(What is needed): Give the listing again word for word. Leave every image out.

(Data records):
* * * *
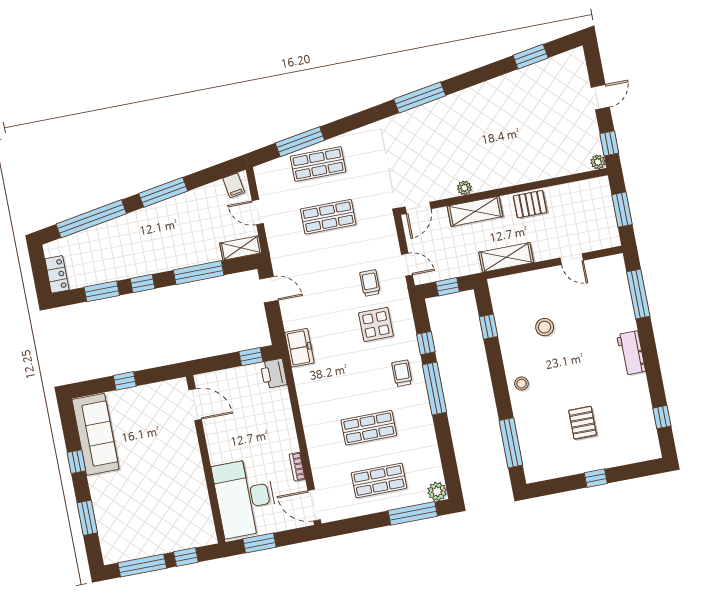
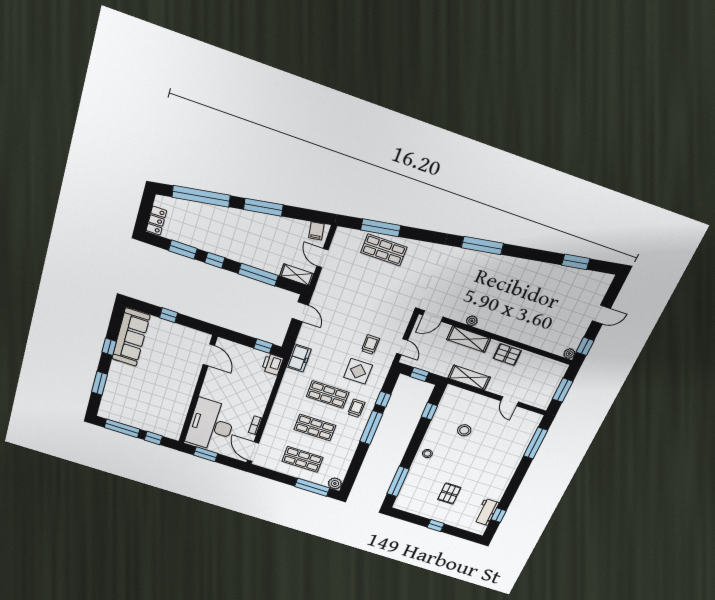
shop shelf: (328, 217) -> (328, 395), moved
workbench: (631, 353) -> (486, 512), moved

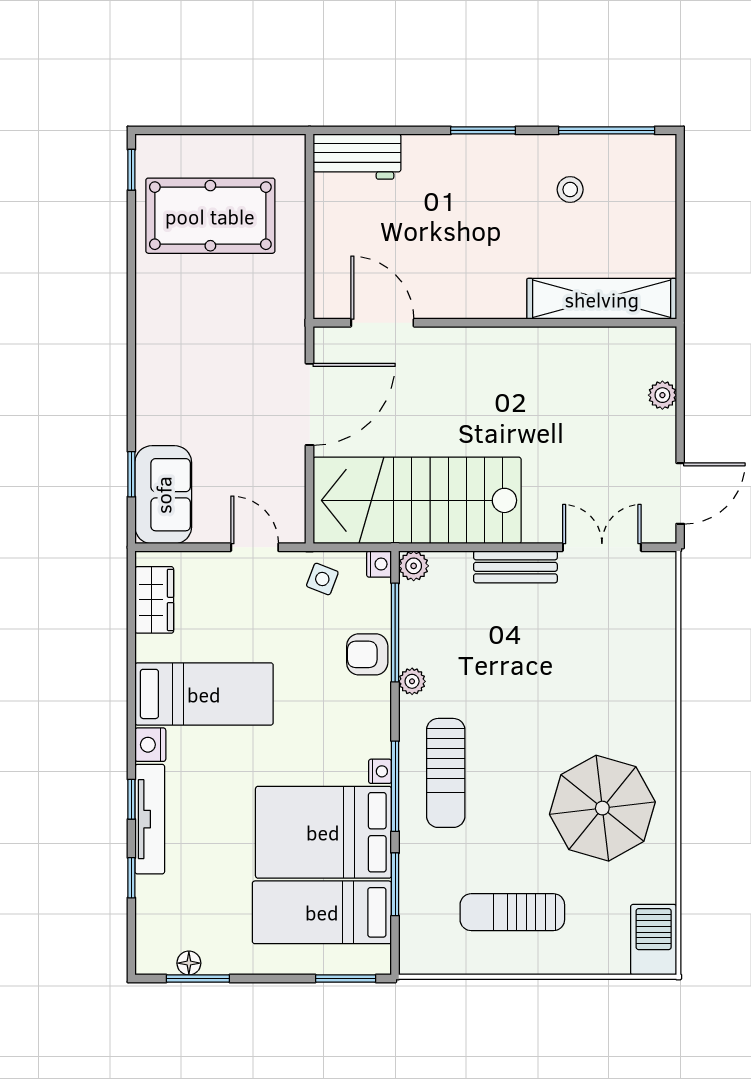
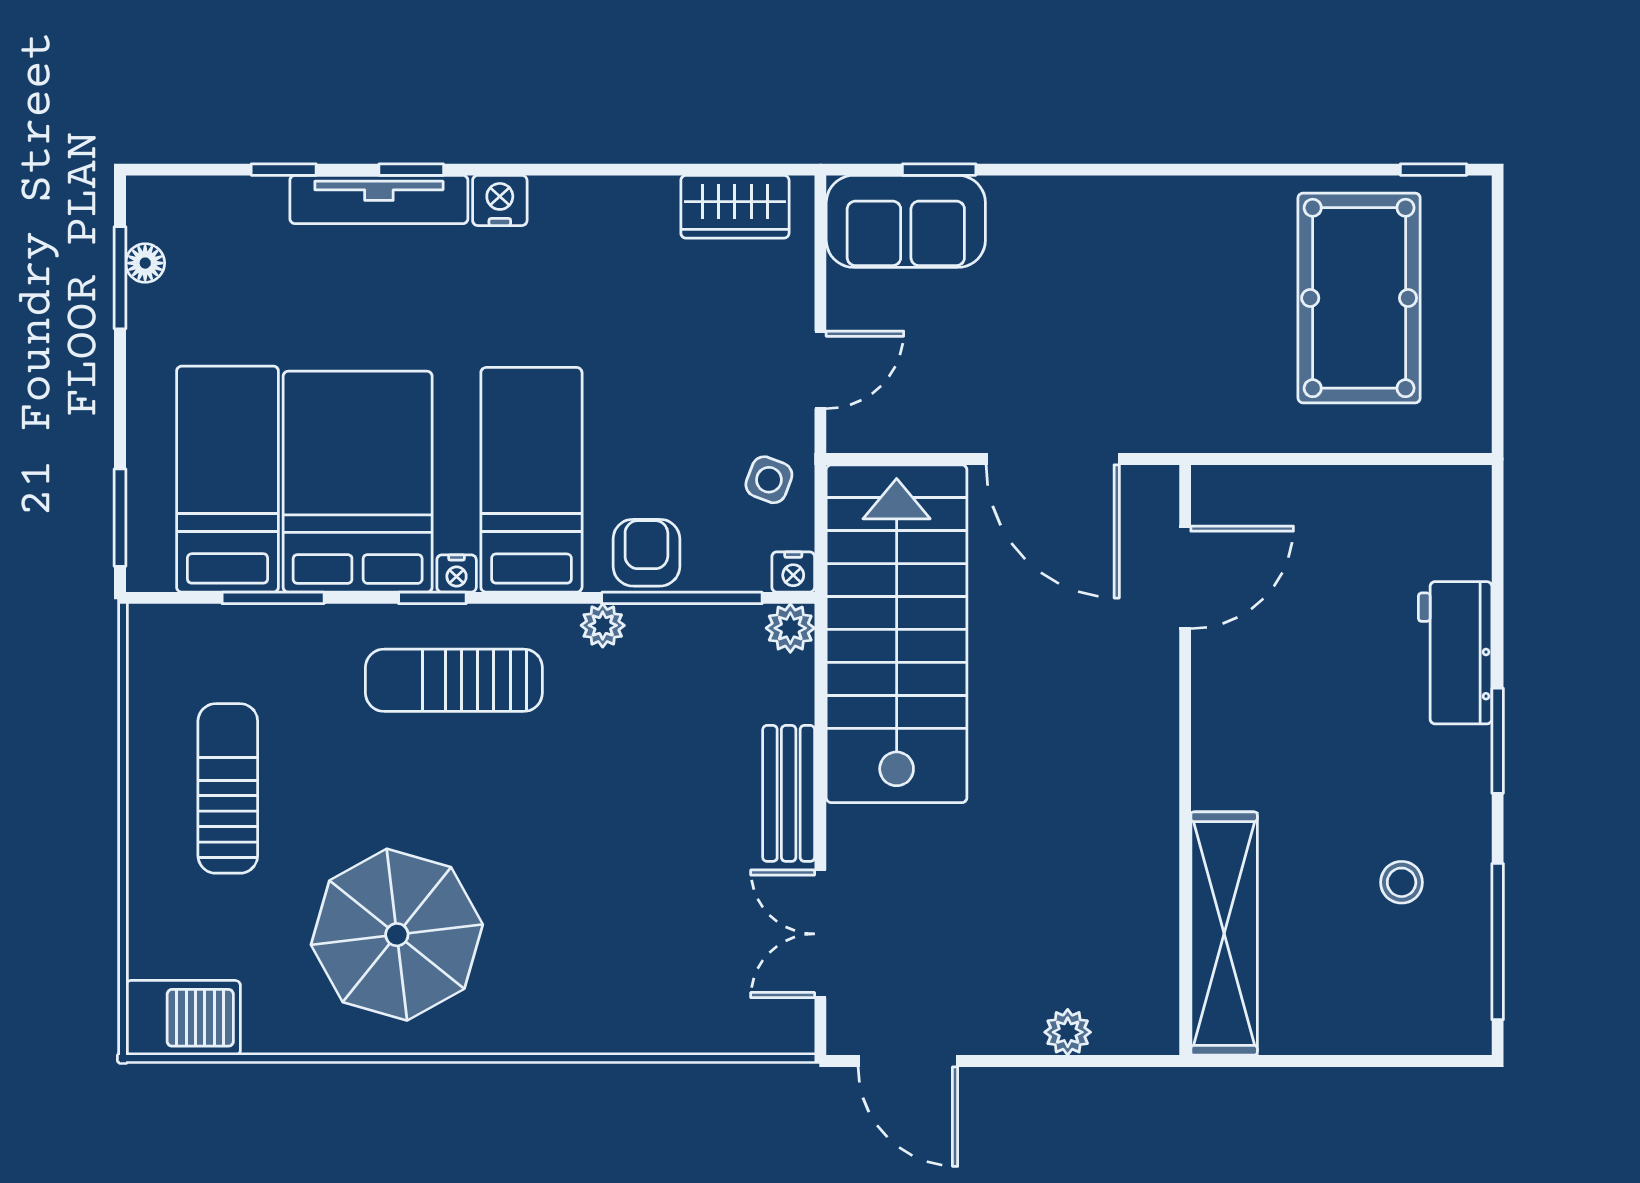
workbench: (357, 157) -> (1455, 653), moved
double door: (602, 547) -> (820, 934), swing flipped
bed: (204, 694) -> (531, 480), moved, turned 180
window: (395, 786) -> (432, 598), width x0.46

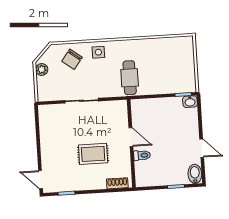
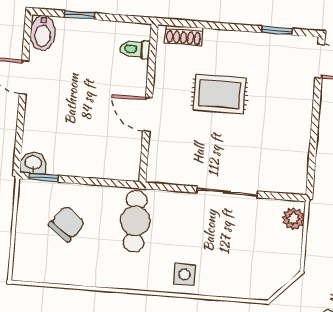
chair: (72, 59) -> (67, 224), moved
plant: (42, 69) -> (293, 219), moved
toilet: (142, 155) -> (135, 49), moved

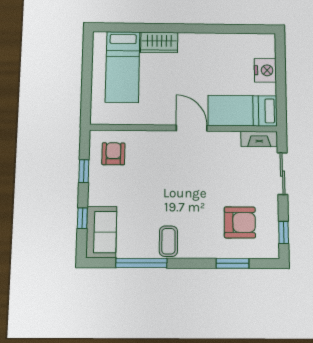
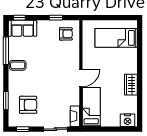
wardrobe: (159, 42) -> (131, 85), moved
nightstand: (265, 70) -> (128, 120), moved
window: (82, 218) -> (19, 18), moved
armchair: (240, 222) -> (28, 105), turned -90

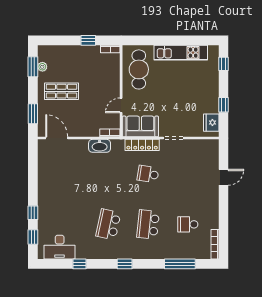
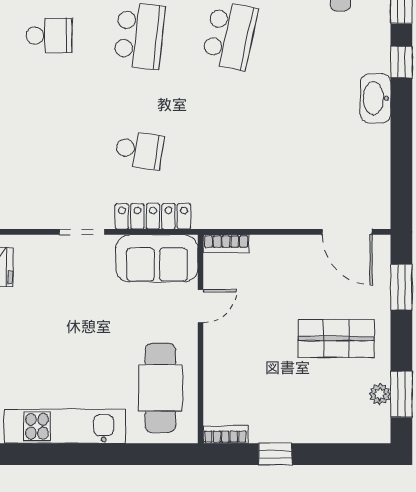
washbasin: (100, 146) -> (376, 98), moved, turned -90

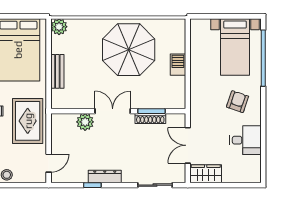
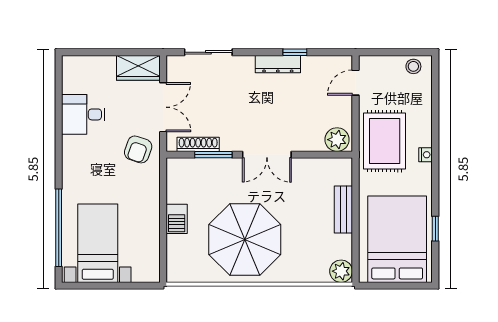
armchair: (238, 102) -> (138, 149), moved
shoe rack: (150, 118) -> (198, 144), moved
plant: (85, 122) -> (337, 140), moved

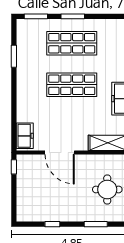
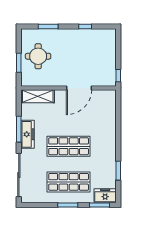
freezer: (25, 136) -> (105, 196), moved, turned 90
door: (60, 153) -> (79, 88), swing flipped

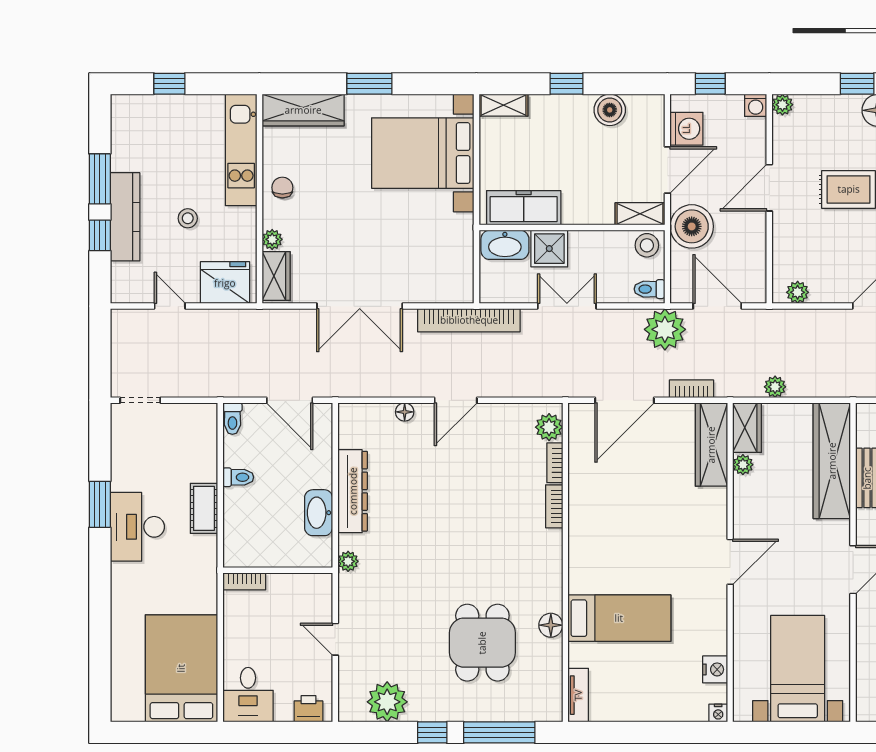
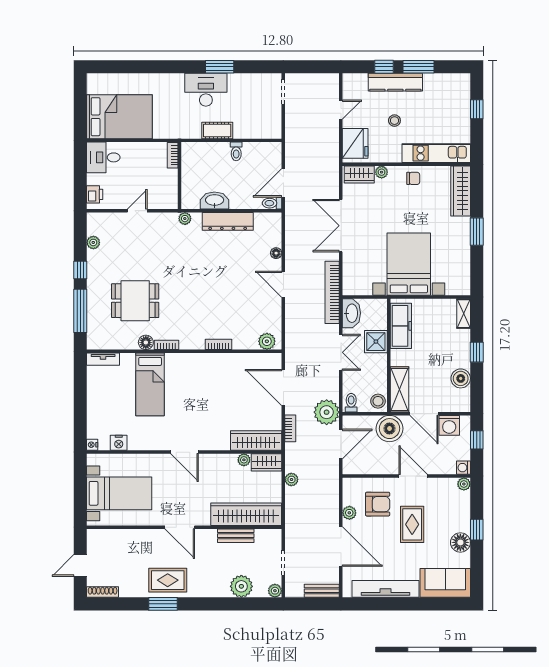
bed with nightstands: (423, 153) -> (409, 264), moved
shelving: (640, 214) -> (399, 389), width x1.50, depth x1.33
washbasin: (505, 245) -> (351, 313), moved, turned 180
armchair: (815, 246) -> (378, 504), added
plant: (798, 292) -> (349, 513), moved
toilet: (232, 419) -> (272, 203), moved
bookcase: (555, 463) -> (167, 345), moved
plant: (387, 702) -> (93, 242), width x0.53, depth x0.53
* * * *
(Completed exercise):
shop shelf: (328, 217) -> (328, 395), moved
workbench: (631, 353) -> (486, 512), moved

workbench: (357, 157) -> (1455, 653), moved
double door: (602, 547) -> (820, 934), swing flipped
bed: (204, 694) -> (531, 480), moved, turned 180
window: (395, 786) -> (432, 598), width x0.46

chair: (72, 59) -> (67, 224), moved
plant: (42, 69) -> (293, 219), moved
toilet: (142, 155) -> (135, 49), moved

wardrobe: (159, 42) -> (131, 85), moved
nightstand: (265, 70) -> (128, 120), moved
window: (82, 218) -> (19, 18), moved
armchair: (240, 222) -> (28, 105), turned -90

washbasin: (100, 146) -> (376, 98), moved, turned -90

armchair: (238, 102) -> (138, 149), moved
shoe rack: (150, 118) -> (198, 144), moved
plant: (85, 122) -> (337, 140), moved

freezer: (25, 136) -> (105, 196), moved, turned 90
door: (60, 153) -> (79, 88), swing flipped

bed with nightstands: (423, 153) -> (409, 264), moved
shelving: (640, 214) -> (399, 389), width x1.50, depth x1.33
washbasin: (505, 245) -> (351, 313), moved, turned 180
armchair: (815, 246) -> (378, 504), added
plant: (798, 292) -> (349, 513), moved
toilet: (232, 419) -> (272, 203), moved
bookcase: (555, 463) -> (167, 345), moved
plant: (387, 702) -> (93, 242), width x0.53, depth x0.53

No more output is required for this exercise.